» WORK TO DO: Render the lines below as a numbered list, from the line with "orange cross: rotated 16 degrees clockwise" to the line with "gray star: rotated 24 degrees clockwise", both included. Omit blank lines and the picture lines.

━━━━━━━━━━━━━━━━━━━━━━━━━━━━━━

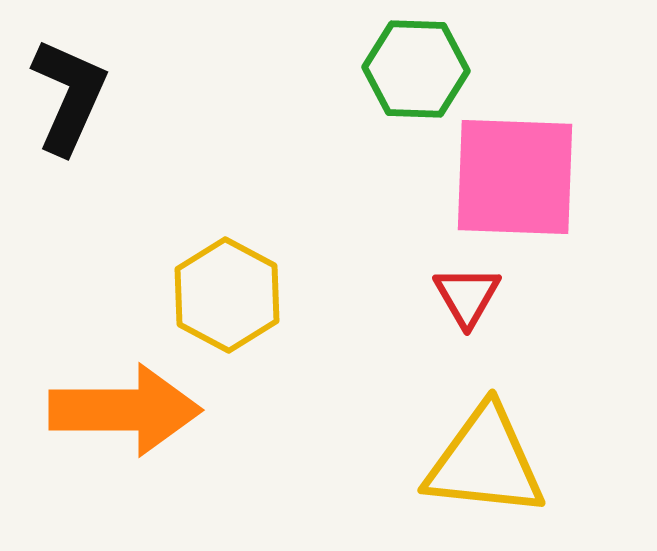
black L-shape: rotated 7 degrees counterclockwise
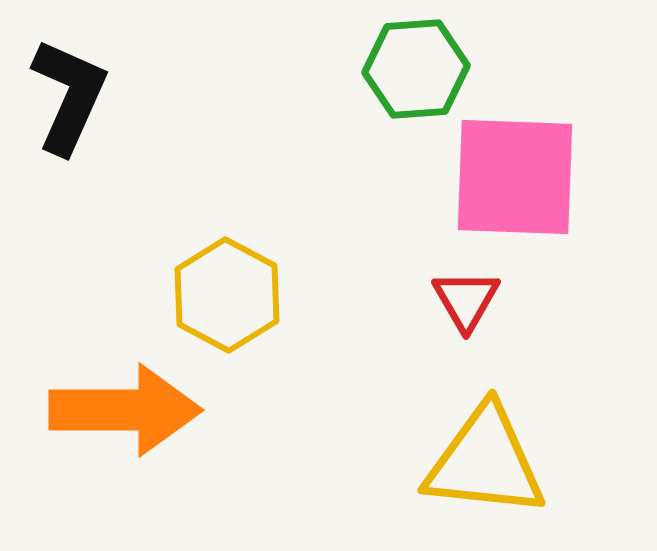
green hexagon: rotated 6 degrees counterclockwise
red triangle: moved 1 px left, 4 px down
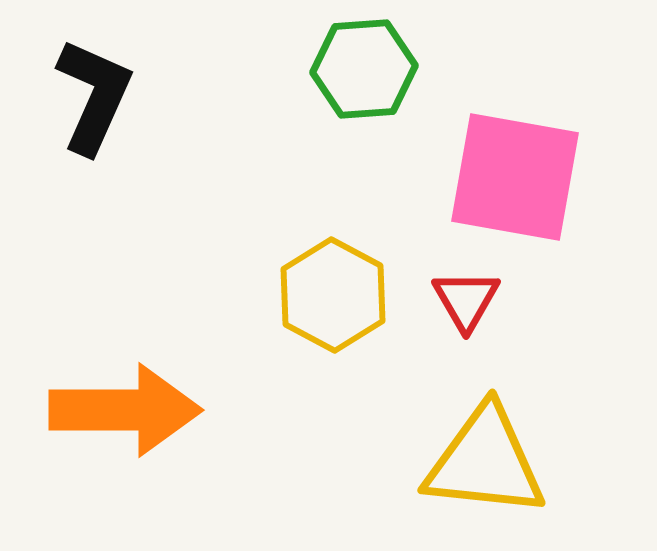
green hexagon: moved 52 px left
black L-shape: moved 25 px right
pink square: rotated 8 degrees clockwise
yellow hexagon: moved 106 px right
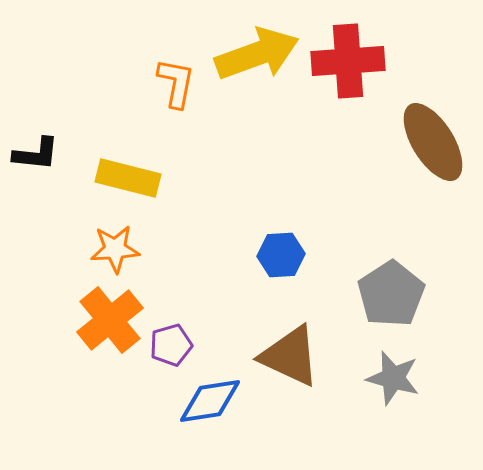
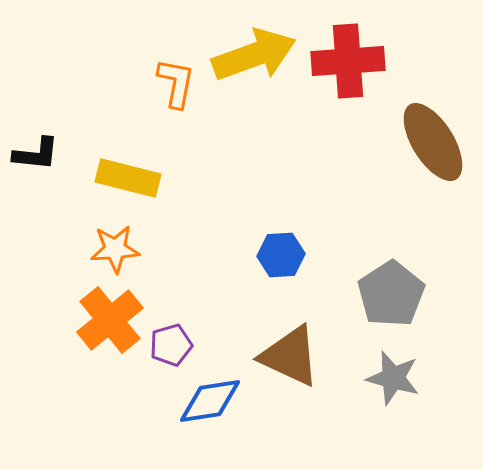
yellow arrow: moved 3 px left, 1 px down
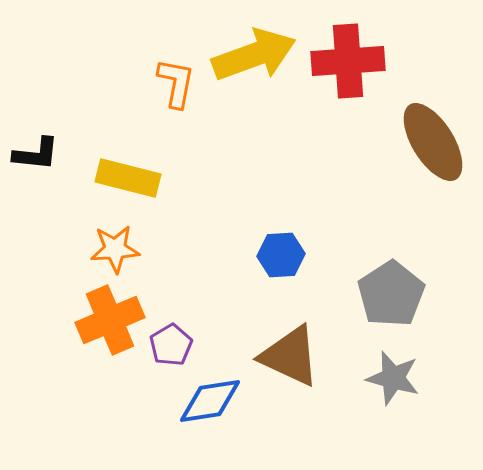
orange cross: rotated 16 degrees clockwise
purple pentagon: rotated 15 degrees counterclockwise
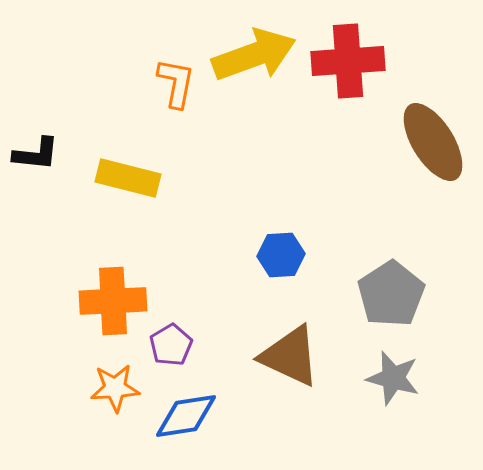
orange star: moved 139 px down
orange cross: moved 3 px right, 19 px up; rotated 20 degrees clockwise
blue diamond: moved 24 px left, 15 px down
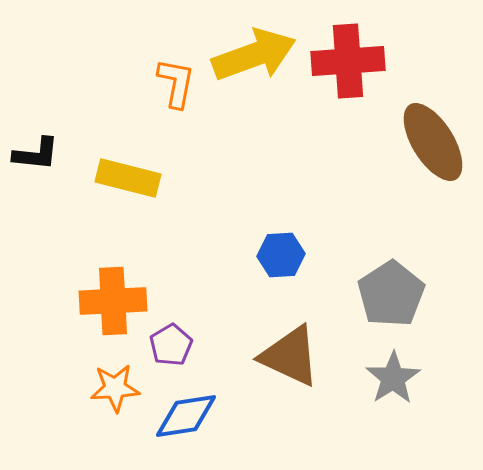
gray star: rotated 24 degrees clockwise
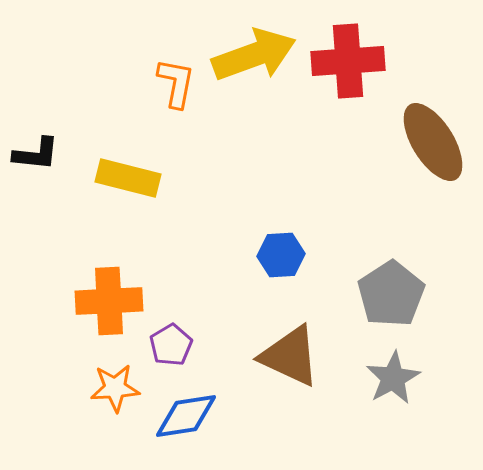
orange cross: moved 4 px left
gray star: rotated 4 degrees clockwise
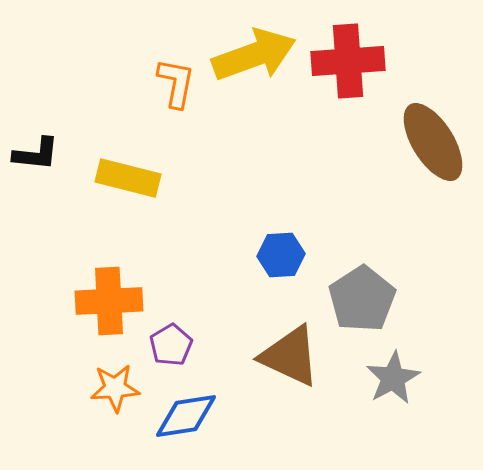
gray pentagon: moved 29 px left, 5 px down
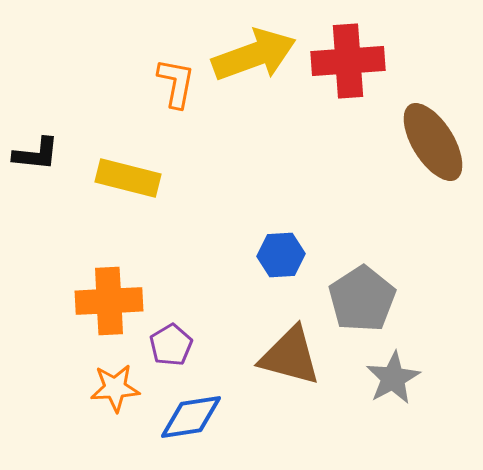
brown triangle: rotated 10 degrees counterclockwise
blue diamond: moved 5 px right, 1 px down
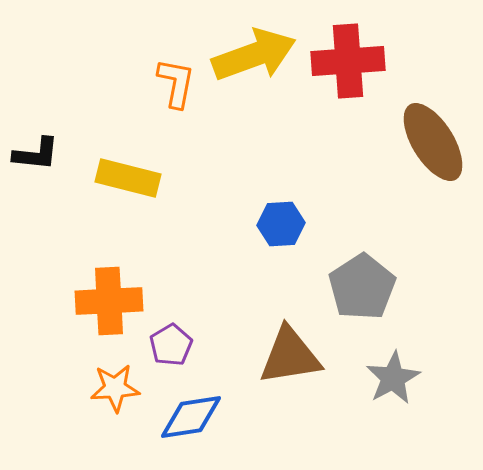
blue hexagon: moved 31 px up
gray pentagon: moved 12 px up
brown triangle: rotated 24 degrees counterclockwise
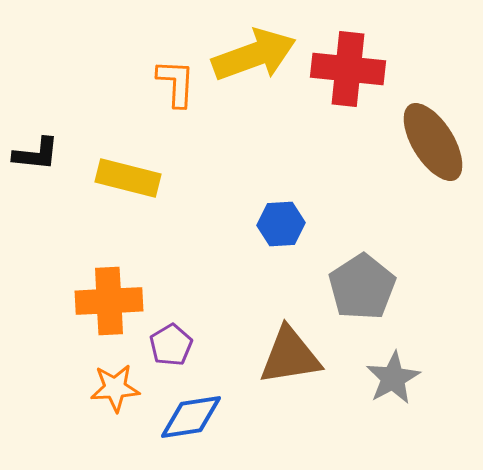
red cross: moved 8 px down; rotated 10 degrees clockwise
orange L-shape: rotated 8 degrees counterclockwise
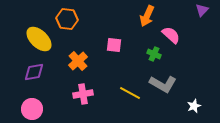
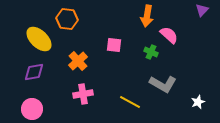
orange arrow: rotated 15 degrees counterclockwise
pink semicircle: moved 2 px left
green cross: moved 3 px left, 2 px up
yellow line: moved 9 px down
white star: moved 4 px right, 4 px up
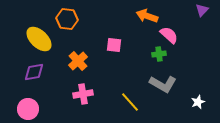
orange arrow: rotated 100 degrees clockwise
green cross: moved 8 px right, 2 px down; rotated 32 degrees counterclockwise
yellow line: rotated 20 degrees clockwise
pink circle: moved 4 px left
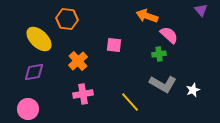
purple triangle: moved 1 px left; rotated 24 degrees counterclockwise
white star: moved 5 px left, 12 px up
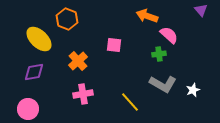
orange hexagon: rotated 15 degrees clockwise
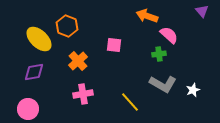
purple triangle: moved 1 px right, 1 px down
orange hexagon: moved 7 px down
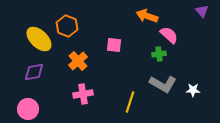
white star: rotated 24 degrees clockwise
yellow line: rotated 60 degrees clockwise
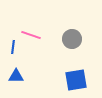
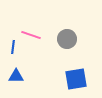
gray circle: moved 5 px left
blue square: moved 1 px up
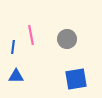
pink line: rotated 60 degrees clockwise
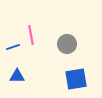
gray circle: moved 5 px down
blue line: rotated 64 degrees clockwise
blue triangle: moved 1 px right
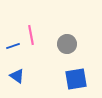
blue line: moved 1 px up
blue triangle: rotated 35 degrees clockwise
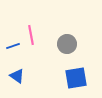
blue square: moved 1 px up
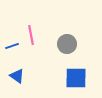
blue line: moved 1 px left
blue square: rotated 10 degrees clockwise
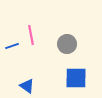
blue triangle: moved 10 px right, 10 px down
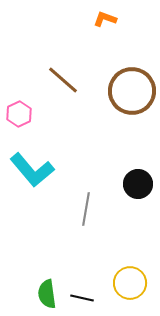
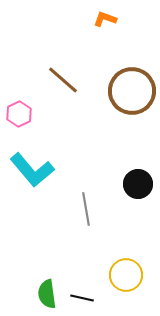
gray line: rotated 20 degrees counterclockwise
yellow circle: moved 4 px left, 8 px up
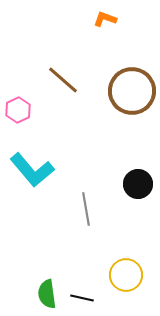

━━━━━━━━━━━━━━━━━━━━━━━━━━━━━━

» WRITTEN ANSWER:
1. orange cross: rotated 16 degrees clockwise
2. purple pentagon: rotated 15 degrees counterclockwise
3. orange star: moved 139 px down
4. orange cross: moved 3 px right, 19 px up; rotated 20 degrees clockwise
5. blue diamond: moved 24 px left, 15 px down
6. gray star: rotated 24 degrees clockwise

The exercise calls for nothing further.